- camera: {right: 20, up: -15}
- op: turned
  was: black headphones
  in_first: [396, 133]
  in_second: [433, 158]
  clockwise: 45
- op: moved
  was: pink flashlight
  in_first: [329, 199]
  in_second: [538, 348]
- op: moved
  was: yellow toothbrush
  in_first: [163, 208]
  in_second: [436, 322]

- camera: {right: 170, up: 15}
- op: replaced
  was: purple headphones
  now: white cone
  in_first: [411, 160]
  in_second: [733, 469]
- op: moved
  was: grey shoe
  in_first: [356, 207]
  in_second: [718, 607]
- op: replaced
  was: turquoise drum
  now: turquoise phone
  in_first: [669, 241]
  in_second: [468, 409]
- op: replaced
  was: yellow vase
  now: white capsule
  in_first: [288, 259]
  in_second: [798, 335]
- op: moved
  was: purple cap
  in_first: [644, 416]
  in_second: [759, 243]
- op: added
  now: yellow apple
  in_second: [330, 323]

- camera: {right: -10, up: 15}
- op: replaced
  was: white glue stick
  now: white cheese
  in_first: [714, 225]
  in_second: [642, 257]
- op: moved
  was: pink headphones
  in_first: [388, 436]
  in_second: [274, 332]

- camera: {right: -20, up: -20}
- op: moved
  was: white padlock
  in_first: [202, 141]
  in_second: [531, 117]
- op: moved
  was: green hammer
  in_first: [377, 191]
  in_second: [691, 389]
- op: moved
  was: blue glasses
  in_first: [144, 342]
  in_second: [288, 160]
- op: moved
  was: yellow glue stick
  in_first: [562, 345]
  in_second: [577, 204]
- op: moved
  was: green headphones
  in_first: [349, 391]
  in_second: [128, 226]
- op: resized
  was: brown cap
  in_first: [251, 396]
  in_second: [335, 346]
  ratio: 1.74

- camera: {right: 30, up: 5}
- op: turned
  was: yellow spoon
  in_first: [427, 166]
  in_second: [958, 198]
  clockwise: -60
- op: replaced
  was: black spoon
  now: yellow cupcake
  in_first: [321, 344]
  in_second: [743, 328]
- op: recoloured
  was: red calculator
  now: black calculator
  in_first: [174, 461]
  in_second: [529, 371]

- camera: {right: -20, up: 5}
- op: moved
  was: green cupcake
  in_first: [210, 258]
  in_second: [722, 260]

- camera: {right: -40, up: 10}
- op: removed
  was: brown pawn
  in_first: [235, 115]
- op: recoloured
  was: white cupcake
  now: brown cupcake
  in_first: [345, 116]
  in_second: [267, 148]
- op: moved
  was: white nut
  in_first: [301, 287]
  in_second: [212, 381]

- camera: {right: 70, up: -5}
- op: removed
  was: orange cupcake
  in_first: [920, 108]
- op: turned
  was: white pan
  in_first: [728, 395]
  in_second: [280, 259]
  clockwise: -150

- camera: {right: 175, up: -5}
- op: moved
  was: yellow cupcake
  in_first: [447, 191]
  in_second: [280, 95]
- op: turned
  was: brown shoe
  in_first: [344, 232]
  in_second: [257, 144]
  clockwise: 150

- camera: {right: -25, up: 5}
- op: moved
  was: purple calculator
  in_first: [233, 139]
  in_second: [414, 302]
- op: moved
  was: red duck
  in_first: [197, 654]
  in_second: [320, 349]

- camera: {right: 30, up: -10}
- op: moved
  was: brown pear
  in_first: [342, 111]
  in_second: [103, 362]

REQUIRED WORK —
Wherever the line holding "in_second: [958, 198]" falls in the entries above, copy exactly from it through the line holding "was: white nut", inclusive, and add nothing.

REPLY TO THE EXERCISE —
  in_second: [958, 198]
  clockwise: -60
- op: replaced
  was: black spoon
  now: yellow cupcake
  in_first: [321, 344]
  in_second: [743, 328]
- op: recoloured
  was: red calculator
  now: black calculator
  in_first: [174, 461]
  in_second: [529, 371]

- camera: {right: -20, up: 5}
- op: moved
  was: green cupcake
  in_first: [210, 258]
  in_second: [722, 260]

- camera: {right: -40, up: 10}
- op: removed
  was: brown pawn
  in_first: [235, 115]
- op: recoloured
  was: white cupcake
  now: brown cupcake
  in_first: [345, 116]
  in_second: [267, 148]
- op: moved
  was: white nut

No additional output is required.